Object state change records
Content starts

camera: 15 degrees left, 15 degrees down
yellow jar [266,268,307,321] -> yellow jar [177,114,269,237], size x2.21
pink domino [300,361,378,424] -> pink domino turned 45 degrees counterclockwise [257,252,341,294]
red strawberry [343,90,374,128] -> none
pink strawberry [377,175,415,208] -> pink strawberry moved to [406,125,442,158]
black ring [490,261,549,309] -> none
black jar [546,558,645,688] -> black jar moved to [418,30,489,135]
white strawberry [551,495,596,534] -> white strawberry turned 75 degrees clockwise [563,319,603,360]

Content ends
Content starts

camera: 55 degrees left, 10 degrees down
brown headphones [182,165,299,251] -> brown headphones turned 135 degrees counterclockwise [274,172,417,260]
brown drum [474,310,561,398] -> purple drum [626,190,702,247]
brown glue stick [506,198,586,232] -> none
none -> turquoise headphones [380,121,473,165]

Content ends

What you are asked to do —
Beginning at the line with "brown glue stick [506,198,586,232] -> none" and ending at the line with "none -> turquoise", reproduce each line of the data above exactly, and add no other lines.

Answer below —
brown glue stick [506,198,586,232] -> none
none -> turquoise headphones [380,121,473,165]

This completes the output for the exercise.